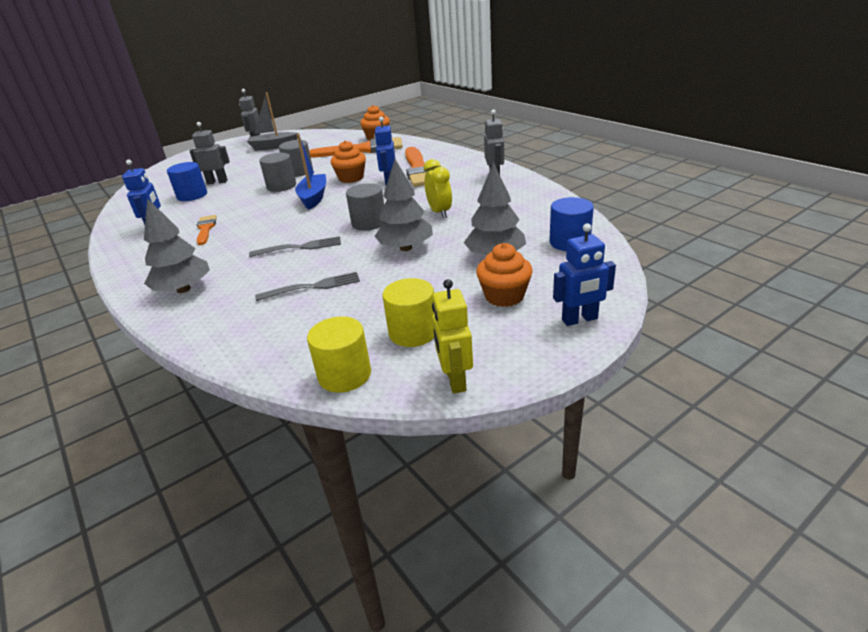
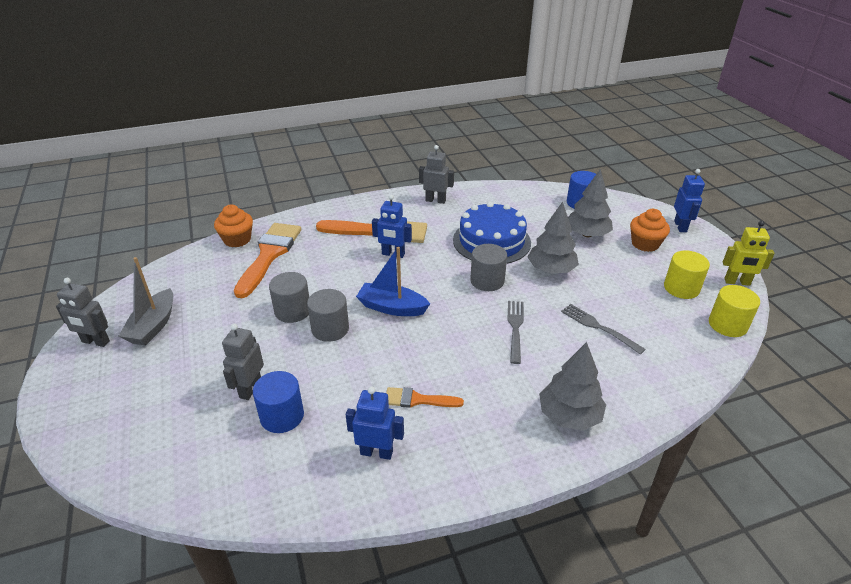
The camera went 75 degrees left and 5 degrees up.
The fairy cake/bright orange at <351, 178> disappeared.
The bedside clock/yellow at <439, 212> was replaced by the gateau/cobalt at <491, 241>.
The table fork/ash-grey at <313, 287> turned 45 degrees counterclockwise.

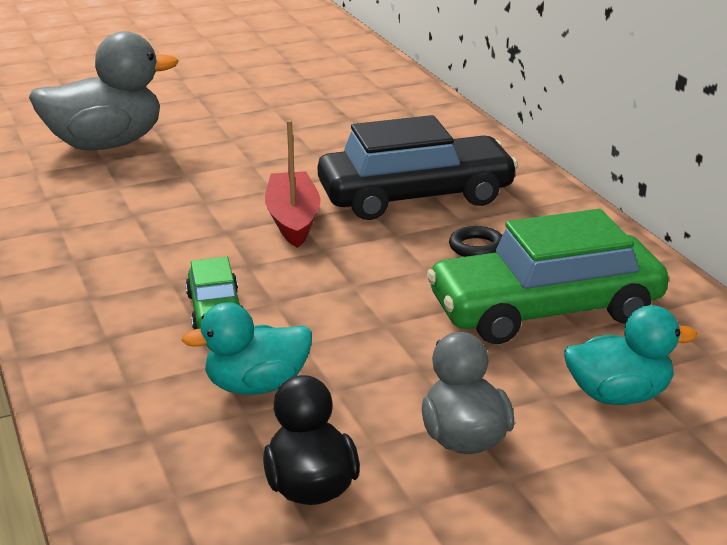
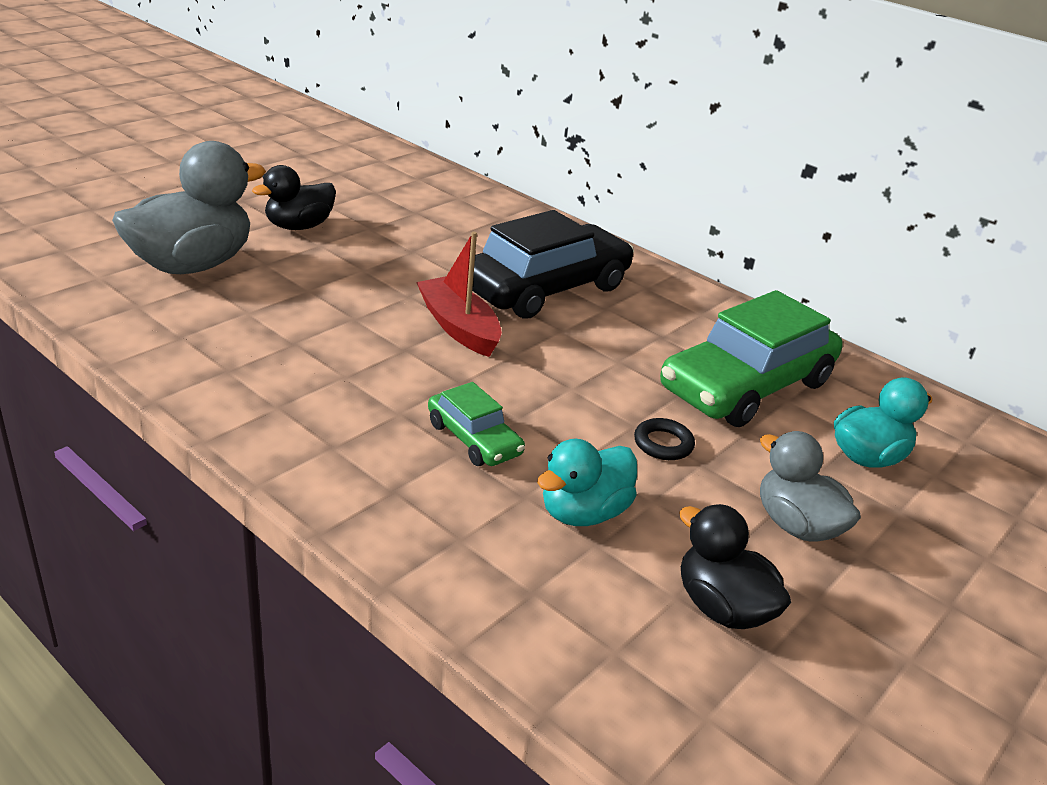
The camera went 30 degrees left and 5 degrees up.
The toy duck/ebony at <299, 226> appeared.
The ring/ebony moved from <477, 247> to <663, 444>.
...
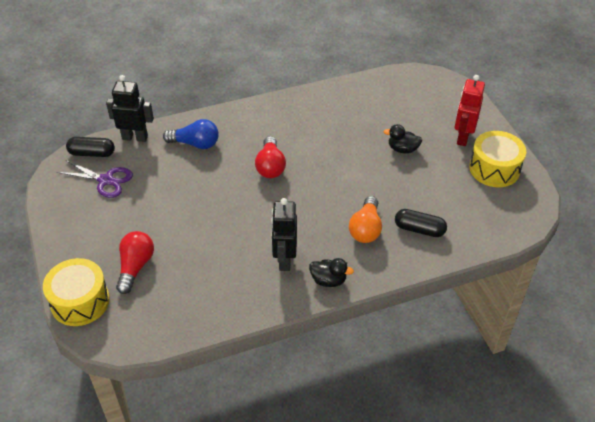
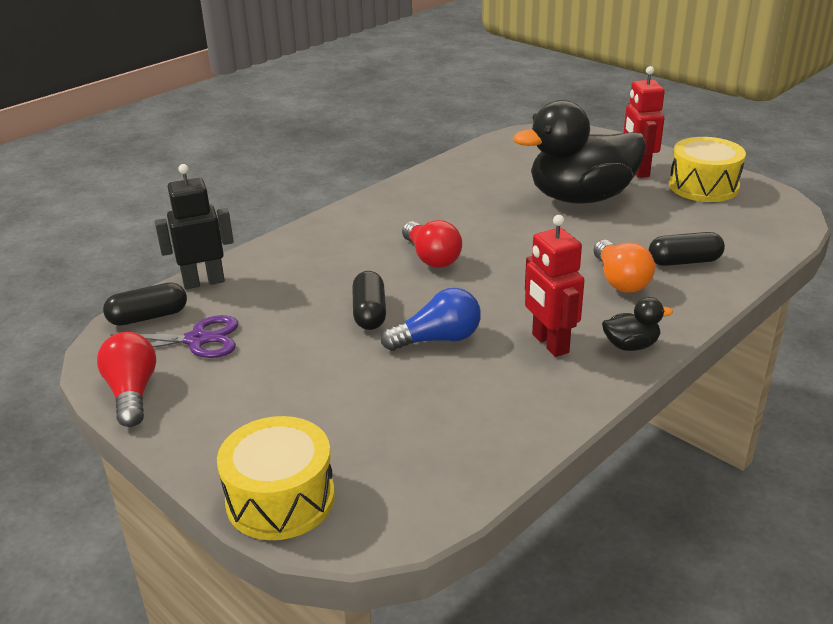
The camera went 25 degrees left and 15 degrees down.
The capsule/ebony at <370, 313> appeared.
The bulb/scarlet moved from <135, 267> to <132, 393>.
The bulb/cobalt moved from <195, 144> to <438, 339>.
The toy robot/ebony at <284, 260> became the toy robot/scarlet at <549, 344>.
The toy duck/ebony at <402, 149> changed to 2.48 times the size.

## What is being asked
In the listing above, transcribe exactly everything from the line containing "The fairy cake/bright" down to the line containing "The bedside clock/yellow", including both and nothing more.

## Task answer
The fairy cake/bright orange at <351, 178> disappeared.
The bedside clock/yellow at <439, 212> was replaced by the gateau/cobalt at <491, 241>.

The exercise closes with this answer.